### What you will do
From the start of the lines through the line holding "53: (1401, 698)", inclusive, switch "images" to "frames" and leave everything else as it is.

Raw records
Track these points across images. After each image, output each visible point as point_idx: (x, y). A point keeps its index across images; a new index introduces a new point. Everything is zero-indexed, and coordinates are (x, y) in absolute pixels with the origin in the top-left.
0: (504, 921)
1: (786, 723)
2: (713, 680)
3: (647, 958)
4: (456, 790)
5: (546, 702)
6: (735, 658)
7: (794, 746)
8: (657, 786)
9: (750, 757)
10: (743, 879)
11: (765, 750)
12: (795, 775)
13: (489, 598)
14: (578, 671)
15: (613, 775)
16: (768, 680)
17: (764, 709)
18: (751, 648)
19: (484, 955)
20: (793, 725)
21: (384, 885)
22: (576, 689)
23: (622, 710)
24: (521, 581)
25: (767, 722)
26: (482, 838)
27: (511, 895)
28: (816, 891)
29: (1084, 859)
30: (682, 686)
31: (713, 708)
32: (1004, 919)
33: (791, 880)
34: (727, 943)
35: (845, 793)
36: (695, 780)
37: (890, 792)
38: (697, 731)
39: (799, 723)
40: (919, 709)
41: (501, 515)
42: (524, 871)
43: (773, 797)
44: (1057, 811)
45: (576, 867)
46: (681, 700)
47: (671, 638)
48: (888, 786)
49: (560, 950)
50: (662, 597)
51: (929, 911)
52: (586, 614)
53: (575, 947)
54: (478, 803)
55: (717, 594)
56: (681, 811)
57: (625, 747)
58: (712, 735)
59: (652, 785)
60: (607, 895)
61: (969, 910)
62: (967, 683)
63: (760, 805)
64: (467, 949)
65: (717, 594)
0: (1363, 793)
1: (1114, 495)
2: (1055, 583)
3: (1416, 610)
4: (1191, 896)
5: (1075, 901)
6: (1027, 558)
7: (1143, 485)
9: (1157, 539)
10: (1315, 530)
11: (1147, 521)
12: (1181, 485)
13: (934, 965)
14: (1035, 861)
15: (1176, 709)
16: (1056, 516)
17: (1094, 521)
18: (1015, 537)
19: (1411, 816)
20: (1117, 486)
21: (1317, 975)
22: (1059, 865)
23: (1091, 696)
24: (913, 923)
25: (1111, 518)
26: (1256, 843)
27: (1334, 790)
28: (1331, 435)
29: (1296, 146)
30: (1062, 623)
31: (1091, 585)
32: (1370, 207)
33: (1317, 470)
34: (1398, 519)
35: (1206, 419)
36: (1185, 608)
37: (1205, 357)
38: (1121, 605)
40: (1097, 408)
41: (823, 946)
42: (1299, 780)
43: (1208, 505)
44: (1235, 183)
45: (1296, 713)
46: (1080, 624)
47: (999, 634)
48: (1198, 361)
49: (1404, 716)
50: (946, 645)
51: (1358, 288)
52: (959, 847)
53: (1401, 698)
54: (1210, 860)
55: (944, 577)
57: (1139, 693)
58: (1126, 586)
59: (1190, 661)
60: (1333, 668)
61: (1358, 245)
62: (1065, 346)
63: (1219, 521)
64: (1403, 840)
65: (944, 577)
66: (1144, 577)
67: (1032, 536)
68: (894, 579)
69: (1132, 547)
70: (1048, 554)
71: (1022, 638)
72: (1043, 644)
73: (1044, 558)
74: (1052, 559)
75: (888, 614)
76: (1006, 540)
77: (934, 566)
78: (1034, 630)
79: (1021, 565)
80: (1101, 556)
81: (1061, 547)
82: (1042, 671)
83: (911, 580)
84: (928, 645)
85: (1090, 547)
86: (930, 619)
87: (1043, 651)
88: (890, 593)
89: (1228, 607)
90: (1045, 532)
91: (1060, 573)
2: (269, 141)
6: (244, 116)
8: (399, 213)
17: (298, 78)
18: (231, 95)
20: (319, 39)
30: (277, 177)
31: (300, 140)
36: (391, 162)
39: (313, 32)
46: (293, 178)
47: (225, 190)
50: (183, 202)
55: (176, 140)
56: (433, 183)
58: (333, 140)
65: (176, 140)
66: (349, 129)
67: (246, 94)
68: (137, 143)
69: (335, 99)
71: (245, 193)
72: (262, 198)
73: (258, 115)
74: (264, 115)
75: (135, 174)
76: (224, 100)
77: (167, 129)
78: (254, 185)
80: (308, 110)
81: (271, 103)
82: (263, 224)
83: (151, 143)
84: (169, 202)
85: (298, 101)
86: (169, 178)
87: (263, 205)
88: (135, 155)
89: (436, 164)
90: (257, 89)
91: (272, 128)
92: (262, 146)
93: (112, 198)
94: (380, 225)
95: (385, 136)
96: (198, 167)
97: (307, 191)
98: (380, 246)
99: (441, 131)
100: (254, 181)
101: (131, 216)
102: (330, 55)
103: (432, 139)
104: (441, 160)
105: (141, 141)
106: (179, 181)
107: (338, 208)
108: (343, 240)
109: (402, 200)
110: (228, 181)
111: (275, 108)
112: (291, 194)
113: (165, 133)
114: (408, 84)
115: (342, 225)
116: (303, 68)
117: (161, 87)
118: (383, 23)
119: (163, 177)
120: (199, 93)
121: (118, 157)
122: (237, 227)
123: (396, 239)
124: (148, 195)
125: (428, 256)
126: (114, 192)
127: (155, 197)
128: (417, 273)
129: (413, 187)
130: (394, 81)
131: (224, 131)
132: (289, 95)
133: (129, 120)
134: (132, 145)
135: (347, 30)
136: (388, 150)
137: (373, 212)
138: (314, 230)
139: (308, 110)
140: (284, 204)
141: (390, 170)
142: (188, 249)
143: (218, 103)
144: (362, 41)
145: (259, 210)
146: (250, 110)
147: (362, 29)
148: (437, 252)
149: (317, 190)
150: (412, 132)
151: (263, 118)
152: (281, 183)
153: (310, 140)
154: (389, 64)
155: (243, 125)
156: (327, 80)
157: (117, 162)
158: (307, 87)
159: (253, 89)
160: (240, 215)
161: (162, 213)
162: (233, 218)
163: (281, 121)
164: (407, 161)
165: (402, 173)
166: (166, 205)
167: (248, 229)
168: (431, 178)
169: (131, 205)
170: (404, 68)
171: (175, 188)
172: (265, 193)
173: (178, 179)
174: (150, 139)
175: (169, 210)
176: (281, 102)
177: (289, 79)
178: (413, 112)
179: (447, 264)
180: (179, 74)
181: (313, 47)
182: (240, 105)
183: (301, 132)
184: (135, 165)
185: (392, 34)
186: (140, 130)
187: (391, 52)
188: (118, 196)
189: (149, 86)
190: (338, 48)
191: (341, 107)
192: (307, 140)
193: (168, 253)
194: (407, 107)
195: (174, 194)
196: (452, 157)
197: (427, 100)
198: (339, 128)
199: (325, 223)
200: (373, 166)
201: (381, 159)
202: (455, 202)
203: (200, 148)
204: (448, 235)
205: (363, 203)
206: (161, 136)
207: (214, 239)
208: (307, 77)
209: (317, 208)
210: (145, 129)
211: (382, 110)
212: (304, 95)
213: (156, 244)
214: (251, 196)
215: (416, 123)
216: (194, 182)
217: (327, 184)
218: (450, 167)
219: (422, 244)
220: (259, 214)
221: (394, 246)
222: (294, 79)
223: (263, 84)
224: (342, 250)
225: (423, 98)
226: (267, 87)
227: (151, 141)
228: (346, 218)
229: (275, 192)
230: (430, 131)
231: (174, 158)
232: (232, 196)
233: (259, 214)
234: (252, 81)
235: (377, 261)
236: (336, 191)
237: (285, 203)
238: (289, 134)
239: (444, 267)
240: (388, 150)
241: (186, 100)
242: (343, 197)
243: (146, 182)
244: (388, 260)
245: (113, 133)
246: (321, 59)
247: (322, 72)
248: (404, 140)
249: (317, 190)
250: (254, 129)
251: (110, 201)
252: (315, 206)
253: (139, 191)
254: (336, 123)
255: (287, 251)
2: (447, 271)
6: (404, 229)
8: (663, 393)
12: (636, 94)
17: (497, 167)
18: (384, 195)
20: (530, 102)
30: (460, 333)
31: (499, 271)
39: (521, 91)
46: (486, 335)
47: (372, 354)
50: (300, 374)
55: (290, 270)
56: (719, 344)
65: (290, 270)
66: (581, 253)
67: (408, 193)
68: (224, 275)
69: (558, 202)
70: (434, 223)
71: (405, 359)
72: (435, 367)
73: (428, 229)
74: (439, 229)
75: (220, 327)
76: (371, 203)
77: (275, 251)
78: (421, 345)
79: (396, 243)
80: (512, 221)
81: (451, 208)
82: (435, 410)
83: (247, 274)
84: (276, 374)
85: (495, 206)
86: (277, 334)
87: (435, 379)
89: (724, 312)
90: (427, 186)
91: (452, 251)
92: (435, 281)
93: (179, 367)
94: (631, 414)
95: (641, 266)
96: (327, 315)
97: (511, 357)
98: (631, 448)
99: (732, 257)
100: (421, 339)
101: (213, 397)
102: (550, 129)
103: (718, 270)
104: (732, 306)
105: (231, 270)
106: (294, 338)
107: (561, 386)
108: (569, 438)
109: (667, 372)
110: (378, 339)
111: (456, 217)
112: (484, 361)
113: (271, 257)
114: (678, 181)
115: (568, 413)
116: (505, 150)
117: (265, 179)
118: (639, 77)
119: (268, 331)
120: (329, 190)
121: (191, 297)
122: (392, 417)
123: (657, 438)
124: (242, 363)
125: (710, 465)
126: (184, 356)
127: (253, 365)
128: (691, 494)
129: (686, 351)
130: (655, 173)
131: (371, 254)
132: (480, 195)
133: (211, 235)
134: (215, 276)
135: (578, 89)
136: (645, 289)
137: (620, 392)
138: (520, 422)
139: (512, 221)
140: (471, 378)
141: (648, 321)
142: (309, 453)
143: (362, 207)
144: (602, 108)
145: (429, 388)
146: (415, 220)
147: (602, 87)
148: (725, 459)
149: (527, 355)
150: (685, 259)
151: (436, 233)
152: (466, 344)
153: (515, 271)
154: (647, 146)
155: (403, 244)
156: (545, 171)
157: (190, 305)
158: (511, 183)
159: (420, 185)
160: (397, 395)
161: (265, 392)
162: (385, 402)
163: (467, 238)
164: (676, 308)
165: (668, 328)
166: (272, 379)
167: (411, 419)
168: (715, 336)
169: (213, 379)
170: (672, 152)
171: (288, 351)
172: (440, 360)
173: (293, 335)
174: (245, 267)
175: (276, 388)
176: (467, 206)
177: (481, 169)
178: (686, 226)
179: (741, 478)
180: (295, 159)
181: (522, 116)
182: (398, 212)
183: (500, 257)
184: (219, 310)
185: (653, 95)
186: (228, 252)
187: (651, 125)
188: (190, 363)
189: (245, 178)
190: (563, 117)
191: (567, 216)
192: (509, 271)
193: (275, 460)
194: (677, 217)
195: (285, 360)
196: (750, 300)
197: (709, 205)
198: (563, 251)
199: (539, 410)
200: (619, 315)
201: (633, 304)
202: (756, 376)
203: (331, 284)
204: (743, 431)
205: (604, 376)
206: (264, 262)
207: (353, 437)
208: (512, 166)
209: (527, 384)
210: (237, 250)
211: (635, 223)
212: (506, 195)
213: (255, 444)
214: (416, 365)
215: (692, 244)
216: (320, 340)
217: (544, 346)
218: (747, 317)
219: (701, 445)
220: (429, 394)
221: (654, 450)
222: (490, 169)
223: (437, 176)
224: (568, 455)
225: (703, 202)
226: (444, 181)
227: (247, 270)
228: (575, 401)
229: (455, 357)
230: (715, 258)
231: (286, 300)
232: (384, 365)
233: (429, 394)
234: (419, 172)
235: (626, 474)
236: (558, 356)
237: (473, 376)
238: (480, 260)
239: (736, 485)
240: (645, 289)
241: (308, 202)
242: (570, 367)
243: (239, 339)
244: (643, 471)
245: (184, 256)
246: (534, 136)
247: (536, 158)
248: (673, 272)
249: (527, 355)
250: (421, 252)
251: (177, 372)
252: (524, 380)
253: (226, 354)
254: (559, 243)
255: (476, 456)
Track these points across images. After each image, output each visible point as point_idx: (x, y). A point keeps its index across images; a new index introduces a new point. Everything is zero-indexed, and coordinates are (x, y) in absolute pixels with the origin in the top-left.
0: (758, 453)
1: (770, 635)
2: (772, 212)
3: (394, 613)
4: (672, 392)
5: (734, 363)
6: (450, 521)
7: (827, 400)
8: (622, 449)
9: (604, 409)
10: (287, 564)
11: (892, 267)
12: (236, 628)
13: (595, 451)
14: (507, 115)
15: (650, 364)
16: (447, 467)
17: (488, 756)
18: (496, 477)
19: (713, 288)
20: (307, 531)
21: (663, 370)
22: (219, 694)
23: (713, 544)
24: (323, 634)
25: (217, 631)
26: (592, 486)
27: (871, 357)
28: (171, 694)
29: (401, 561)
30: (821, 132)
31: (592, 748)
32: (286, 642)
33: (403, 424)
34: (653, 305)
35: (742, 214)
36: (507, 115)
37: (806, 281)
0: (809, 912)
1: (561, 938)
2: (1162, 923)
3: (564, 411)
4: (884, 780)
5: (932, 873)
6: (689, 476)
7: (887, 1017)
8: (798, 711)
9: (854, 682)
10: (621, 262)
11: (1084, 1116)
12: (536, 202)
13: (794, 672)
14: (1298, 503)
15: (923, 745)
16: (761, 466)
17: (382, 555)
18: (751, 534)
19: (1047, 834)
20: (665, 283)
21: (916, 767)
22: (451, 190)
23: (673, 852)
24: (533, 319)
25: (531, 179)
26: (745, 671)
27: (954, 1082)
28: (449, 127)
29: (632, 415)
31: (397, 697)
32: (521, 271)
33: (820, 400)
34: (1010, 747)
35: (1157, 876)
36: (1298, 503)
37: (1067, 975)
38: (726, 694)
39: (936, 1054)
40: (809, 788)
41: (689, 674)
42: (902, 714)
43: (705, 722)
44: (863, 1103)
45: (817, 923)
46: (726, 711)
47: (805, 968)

### Worked answer
Track these points across frames. After each image, output each visible point as point_idx: (x, y). A point keeps its index across frames; a new index introduces a new point. Everything is zero-indexed, and coordinates are (x, y) in absolute pixels with the origin in the top-left.
0: (504, 921)
1: (786, 723)
2: (713, 680)
3: (647, 958)
4: (456, 790)
5: (546, 702)
6: (735, 658)
7: (794, 746)
8: (657, 786)
9: (750, 757)
10: (743, 879)
11: (765, 750)
12: (795, 775)
13: (489, 598)
14: (578, 671)
15: (613, 775)
16: (768, 680)
17: (764, 709)
18: (751, 648)
19: (484, 955)
20: (793, 725)
21: (384, 885)
22: (576, 689)
23: (622, 710)
24: (521, 581)
25: (767, 722)
26: (482, 838)
27: (511, 895)
28: (816, 891)
29: (1084, 859)
30: (682, 686)
31: (713, 708)
32: (1004, 919)
33: (791, 880)
34: (727, 943)
35: (845, 793)
36: (695, 780)
37: (890, 792)
38: (697, 731)
39: (799, 723)
40: (919, 709)
41: (501, 515)
42: (524, 871)
43: (773, 797)
44: (1057, 811)
45: (576, 867)
46: (681, 700)
47: (671, 638)
48: (888, 786)
49: (560, 950)
50: (662, 597)
51: (929, 911)
52: (586, 614)
53: (575, 947)
54: (478, 803)
55: (717, 594)
56: (681, 811)
57: (625, 747)
58: (712, 735)
59: (652, 785)
60: (607, 895)
61: (969, 910)
62: (967, 683)
63: (760, 805)
64: (467, 949)
65: (717, 594)
0: (1363, 793)
1: (1114, 495)
2: (1055, 583)
3: (1416, 610)
4: (1191, 896)
5: (1075, 901)
6: (1027, 558)
7: (1143, 485)
9: (1157, 539)
10: (1315, 530)
11: (1147, 521)
12: (1181, 485)
13: (934, 965)
14: (1035, 861)
15: (1176, 709)
16: (1056, 516)
17: (1094, 521)
18: (1015, 537)
19: (1411, 816)
20: (1117, 486)
21: (1317, 975)
22: (1059, 865)
23: (1091, 696)
24: (913, 923)
25: (1111, 518)
26: (1256, 843)
27: (1334, 790)
28: (1331, 435)
29: (1296, 146)
30: (1062, 623)
31: (1091, 585)
32: (1370, 207)
33: (1317, 470)
34: (1398, 519)
35: (1206, 419)
36: (1185, 608)
37: (1205, 357)
38: (1121, 605)
40: (1097, 408)
41: (823, 946)
42: (1299, 780)
43: (1208, 505)
44: (1235, 183)
45: (1296, 713)
46: (1080, 624)
47: (999, 634)
48: (1198, 361)
49: (1404, 716)
50: (946, 645)
51: (1358, 288)
52: (959, 847)
53: (1401, 698)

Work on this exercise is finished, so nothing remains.